#### [TASK DESCRIPTION]
Return every line of the listing below, unchanged.
□ □ □
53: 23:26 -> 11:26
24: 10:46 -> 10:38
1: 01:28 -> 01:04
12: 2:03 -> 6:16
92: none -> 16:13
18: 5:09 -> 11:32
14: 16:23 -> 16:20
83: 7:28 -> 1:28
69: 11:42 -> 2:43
□ □ □
#### [ANSWER TO THIS TASK]
53: 23:26 -> 11:26
24: 10:46 -> 10:38
1: 01:28 -> 01:04
12: 2:03 -> 6:16
92: none -> 16:13
18: 5:09 -> 11:32
14: 16:23 -> 16:20
83: 7:28 -> 1:28
69: 11:42 -> 2:43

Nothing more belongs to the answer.